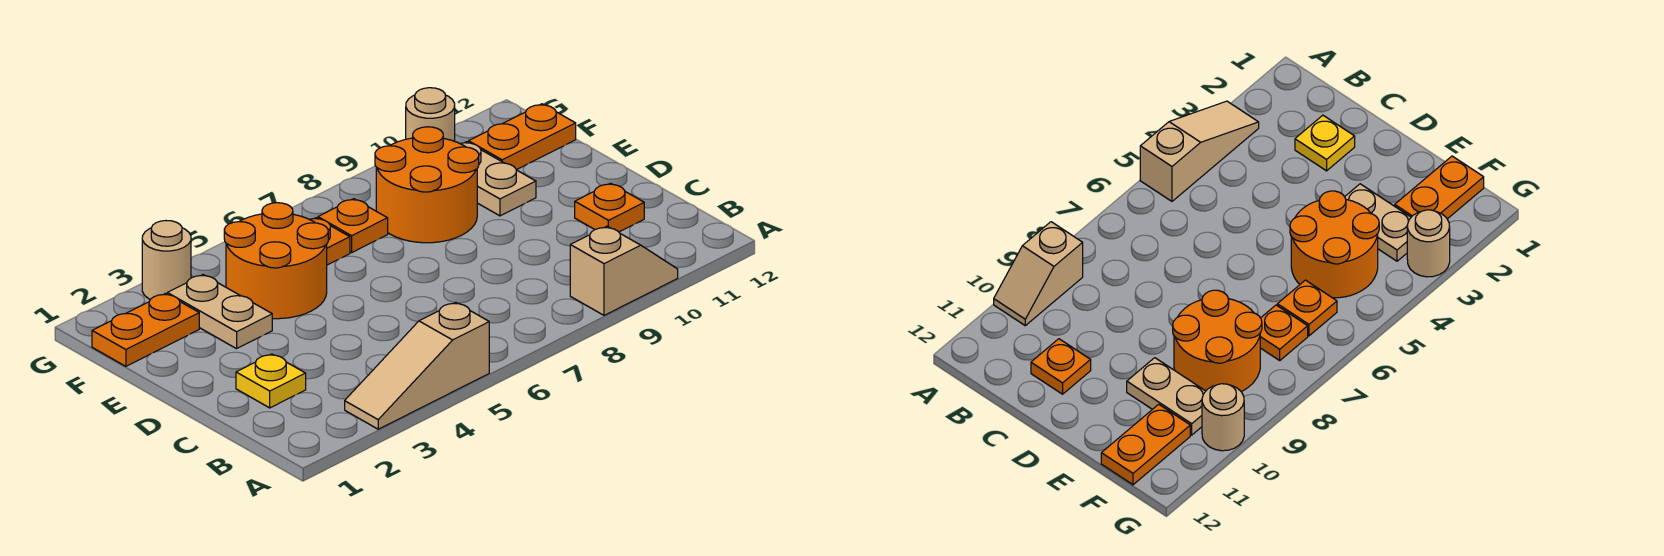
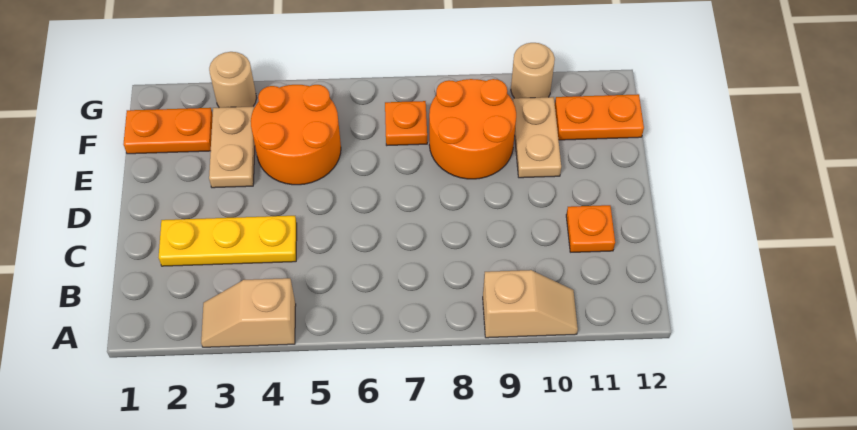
tan slope A3:A5 level 1 top 5 -> tan slope A3:A4 level 1 top 4
yellow plate C2 level 1 -> yellow plate C2:C4 level 1
orange plate F6 level 1 -> none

---+---

= Activity =
Each line of the data should be printed again exactly. Please leave pictures out.

= Answer to this task =
tan slope A3:A5 level 1 top 5 -> tan slope A3:A4 level 1 top 4
yellow plate C2 level 1 -> yellow plate C2:C4 level 1
orange plate F6 level 1 -> none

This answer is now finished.